__Exercise directions__: Copy out every line of the material below that contains the word "chair".

** BEGIN Supplied data **

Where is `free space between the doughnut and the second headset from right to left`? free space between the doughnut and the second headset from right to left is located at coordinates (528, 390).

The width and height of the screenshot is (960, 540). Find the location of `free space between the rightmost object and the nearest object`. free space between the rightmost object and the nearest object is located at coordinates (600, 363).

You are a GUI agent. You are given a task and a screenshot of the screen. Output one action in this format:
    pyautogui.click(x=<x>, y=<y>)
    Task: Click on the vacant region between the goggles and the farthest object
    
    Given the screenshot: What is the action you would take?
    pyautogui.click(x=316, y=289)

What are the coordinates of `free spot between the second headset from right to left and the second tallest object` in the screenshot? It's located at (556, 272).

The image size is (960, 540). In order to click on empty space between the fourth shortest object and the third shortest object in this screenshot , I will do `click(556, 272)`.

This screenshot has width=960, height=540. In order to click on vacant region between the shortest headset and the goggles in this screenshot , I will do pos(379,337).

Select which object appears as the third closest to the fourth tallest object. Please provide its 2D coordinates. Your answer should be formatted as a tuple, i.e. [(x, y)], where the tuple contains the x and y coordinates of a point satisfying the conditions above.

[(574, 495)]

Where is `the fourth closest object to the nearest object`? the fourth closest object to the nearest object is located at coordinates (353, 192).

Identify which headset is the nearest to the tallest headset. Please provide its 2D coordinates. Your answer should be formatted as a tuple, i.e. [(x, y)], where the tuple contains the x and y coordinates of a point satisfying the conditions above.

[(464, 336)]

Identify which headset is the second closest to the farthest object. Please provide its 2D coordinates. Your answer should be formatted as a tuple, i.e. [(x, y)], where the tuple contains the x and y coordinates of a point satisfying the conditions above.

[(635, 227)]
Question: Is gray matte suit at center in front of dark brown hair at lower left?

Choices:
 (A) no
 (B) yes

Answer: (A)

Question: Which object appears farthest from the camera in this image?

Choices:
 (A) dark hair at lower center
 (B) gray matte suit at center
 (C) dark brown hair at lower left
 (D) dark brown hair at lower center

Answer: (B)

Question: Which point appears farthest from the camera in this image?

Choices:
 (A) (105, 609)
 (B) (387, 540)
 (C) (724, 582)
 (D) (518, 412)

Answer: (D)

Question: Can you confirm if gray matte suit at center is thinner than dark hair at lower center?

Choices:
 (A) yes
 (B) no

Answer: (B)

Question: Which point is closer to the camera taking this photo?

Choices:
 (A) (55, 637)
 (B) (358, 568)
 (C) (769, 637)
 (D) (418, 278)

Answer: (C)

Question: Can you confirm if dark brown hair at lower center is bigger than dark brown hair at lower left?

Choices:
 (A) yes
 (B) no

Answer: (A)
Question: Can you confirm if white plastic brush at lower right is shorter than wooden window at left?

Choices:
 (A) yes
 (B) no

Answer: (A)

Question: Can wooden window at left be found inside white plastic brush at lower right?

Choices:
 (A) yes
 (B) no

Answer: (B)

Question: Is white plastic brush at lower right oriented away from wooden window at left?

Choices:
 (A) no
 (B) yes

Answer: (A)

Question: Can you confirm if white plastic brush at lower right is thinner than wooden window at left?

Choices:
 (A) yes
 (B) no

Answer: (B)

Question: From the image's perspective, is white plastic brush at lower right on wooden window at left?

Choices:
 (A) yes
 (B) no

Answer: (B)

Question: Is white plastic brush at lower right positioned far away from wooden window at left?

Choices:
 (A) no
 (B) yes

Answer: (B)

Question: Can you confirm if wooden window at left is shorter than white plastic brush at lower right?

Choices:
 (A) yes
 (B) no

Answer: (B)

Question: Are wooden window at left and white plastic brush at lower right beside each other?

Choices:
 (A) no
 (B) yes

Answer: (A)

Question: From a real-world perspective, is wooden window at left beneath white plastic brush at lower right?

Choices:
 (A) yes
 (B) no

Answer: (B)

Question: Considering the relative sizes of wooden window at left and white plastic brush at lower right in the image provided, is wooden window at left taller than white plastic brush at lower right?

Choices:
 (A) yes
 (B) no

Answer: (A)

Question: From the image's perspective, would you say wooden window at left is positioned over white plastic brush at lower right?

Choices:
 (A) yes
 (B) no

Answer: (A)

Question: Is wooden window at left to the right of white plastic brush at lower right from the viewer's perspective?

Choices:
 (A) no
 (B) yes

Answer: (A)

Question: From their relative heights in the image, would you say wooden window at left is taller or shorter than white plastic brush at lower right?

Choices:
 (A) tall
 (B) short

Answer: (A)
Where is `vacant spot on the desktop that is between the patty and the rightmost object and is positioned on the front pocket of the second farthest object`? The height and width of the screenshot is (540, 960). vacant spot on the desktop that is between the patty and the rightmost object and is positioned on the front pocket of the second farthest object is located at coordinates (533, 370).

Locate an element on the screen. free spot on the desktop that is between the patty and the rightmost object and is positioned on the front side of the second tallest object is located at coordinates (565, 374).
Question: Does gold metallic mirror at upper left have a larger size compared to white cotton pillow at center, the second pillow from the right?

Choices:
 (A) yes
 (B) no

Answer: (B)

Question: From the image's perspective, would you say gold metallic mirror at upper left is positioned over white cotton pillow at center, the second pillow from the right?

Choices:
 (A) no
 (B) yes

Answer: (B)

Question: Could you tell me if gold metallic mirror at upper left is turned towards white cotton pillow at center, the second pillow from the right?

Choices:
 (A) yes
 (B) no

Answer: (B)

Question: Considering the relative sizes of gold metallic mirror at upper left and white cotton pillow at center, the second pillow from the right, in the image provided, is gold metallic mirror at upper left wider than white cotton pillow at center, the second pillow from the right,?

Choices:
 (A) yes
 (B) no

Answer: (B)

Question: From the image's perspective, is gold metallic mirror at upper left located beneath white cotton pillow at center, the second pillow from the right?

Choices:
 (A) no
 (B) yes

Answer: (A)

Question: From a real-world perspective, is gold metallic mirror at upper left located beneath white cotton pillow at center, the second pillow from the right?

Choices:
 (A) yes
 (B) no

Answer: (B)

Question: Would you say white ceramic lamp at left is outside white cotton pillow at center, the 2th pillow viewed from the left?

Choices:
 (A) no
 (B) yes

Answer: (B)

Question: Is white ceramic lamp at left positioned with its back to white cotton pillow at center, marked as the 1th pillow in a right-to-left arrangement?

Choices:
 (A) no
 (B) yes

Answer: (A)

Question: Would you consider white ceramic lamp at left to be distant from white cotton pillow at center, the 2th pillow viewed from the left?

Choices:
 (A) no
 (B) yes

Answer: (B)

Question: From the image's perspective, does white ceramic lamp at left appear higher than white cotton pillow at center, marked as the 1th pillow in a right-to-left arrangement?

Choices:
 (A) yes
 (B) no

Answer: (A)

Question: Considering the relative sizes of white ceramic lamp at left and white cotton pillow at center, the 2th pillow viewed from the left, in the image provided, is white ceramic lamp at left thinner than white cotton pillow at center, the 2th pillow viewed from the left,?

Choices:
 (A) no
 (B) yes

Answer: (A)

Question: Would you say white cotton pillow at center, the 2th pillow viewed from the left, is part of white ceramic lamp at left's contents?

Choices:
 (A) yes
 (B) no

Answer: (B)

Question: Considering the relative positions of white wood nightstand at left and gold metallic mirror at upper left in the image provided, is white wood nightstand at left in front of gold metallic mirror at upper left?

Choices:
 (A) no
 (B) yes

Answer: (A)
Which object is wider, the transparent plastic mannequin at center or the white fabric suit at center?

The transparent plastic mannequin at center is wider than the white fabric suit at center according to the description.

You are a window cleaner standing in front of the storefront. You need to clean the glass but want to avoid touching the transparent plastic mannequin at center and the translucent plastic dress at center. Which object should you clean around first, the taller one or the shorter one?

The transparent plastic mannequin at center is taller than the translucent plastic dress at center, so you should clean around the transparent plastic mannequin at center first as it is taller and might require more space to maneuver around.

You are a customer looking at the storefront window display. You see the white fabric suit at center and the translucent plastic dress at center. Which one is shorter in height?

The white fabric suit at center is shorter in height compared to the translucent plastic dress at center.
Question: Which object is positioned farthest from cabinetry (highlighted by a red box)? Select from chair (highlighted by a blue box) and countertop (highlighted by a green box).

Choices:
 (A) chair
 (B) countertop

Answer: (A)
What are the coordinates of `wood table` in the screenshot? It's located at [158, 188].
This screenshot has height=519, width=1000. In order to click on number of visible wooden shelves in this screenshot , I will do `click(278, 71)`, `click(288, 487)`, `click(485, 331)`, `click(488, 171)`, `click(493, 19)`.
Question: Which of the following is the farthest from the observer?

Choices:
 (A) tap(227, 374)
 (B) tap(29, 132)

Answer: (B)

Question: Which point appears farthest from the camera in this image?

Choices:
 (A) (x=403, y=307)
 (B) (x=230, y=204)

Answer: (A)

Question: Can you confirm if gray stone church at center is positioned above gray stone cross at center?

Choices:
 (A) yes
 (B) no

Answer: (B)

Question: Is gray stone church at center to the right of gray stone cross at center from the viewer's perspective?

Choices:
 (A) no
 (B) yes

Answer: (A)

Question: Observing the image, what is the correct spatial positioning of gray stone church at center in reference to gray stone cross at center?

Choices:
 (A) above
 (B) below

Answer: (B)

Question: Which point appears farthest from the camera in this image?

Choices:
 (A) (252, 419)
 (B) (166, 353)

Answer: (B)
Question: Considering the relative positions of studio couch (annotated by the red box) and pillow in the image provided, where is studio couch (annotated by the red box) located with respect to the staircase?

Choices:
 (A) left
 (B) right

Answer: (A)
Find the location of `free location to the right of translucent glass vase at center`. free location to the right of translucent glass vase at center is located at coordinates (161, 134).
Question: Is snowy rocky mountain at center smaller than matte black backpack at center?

** END Supplied data **

__Exercise output__:
Question: Which object is positioned farthest from cabinetry (highlighted by a red box)? Select from chair (highlighted by a blue box) and countertop (highlighted by a green box).
 (A) chair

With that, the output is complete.